Records from a dataset
────────────────────

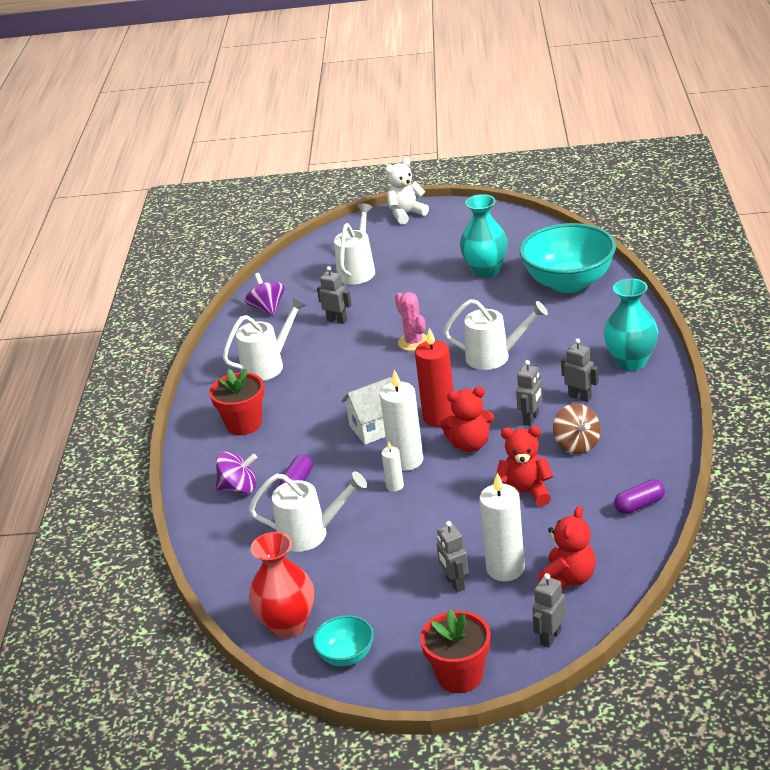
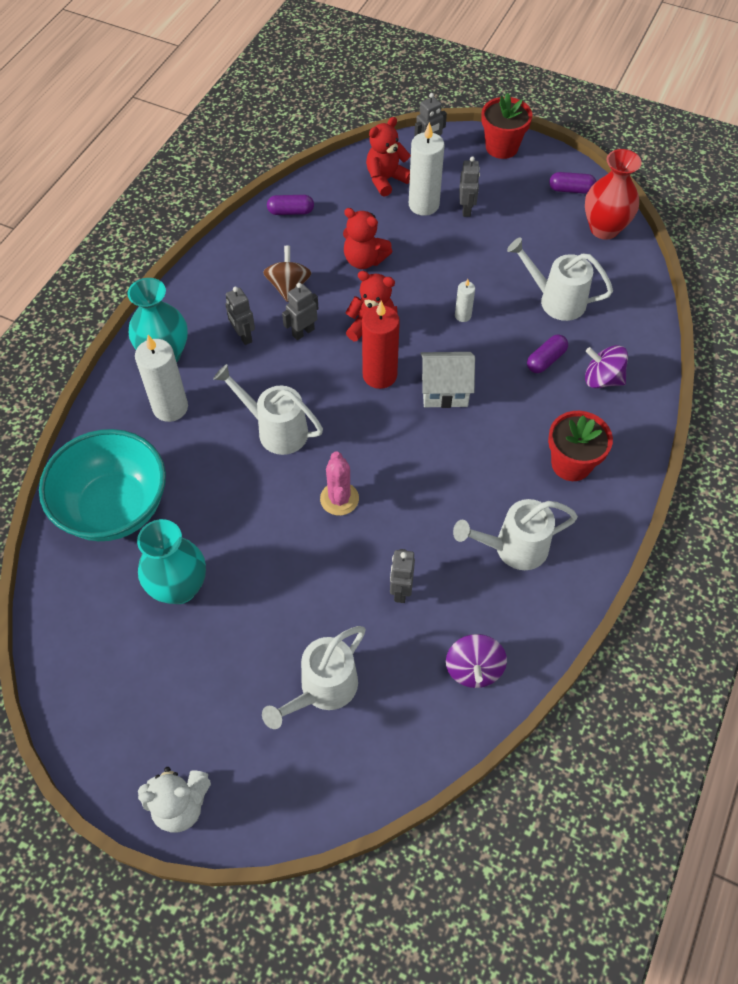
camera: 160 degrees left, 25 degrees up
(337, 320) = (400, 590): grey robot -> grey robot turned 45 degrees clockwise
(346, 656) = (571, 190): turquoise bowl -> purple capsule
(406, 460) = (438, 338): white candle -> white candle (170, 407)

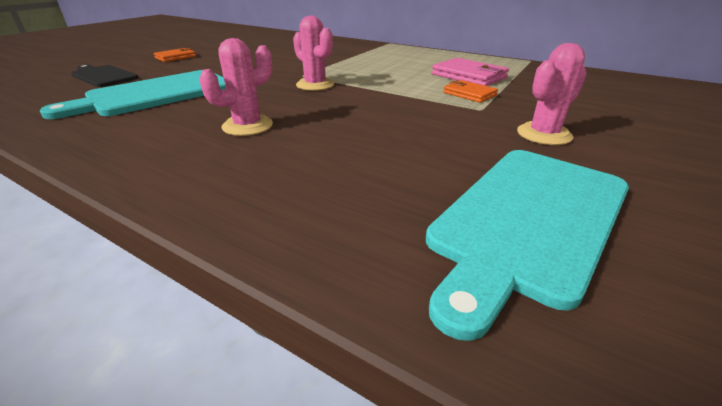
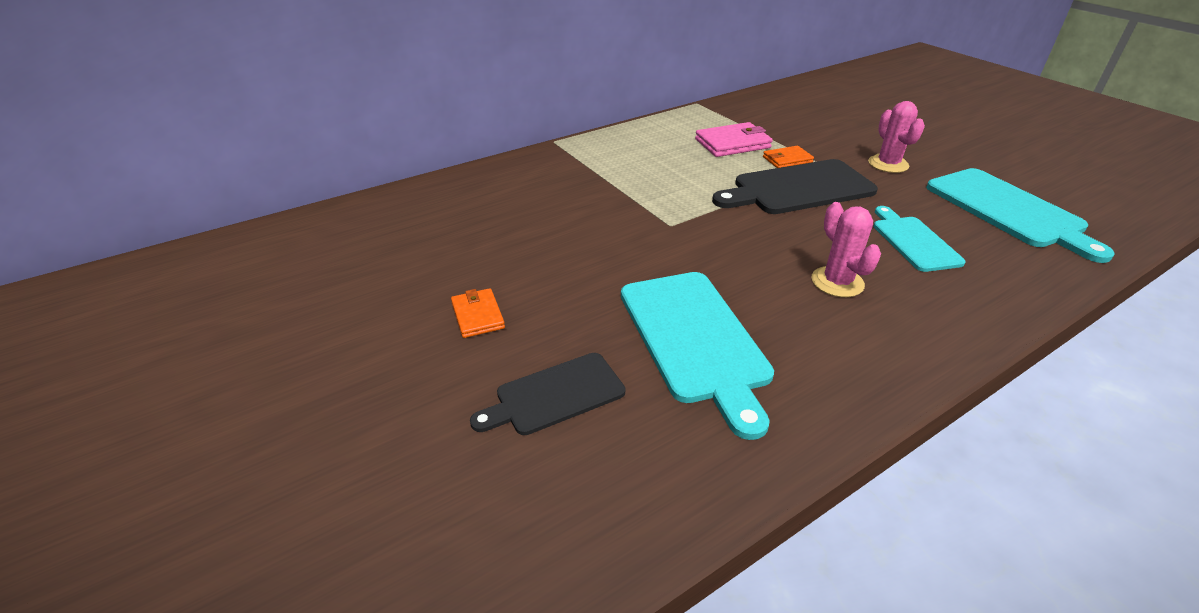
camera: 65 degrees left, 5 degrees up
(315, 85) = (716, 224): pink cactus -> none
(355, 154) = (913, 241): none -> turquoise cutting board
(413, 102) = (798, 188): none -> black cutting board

────────────────────

Provide the count of lines in the records above that hold the word "left", with no other text.

RESULT FOR THIS TASK: 2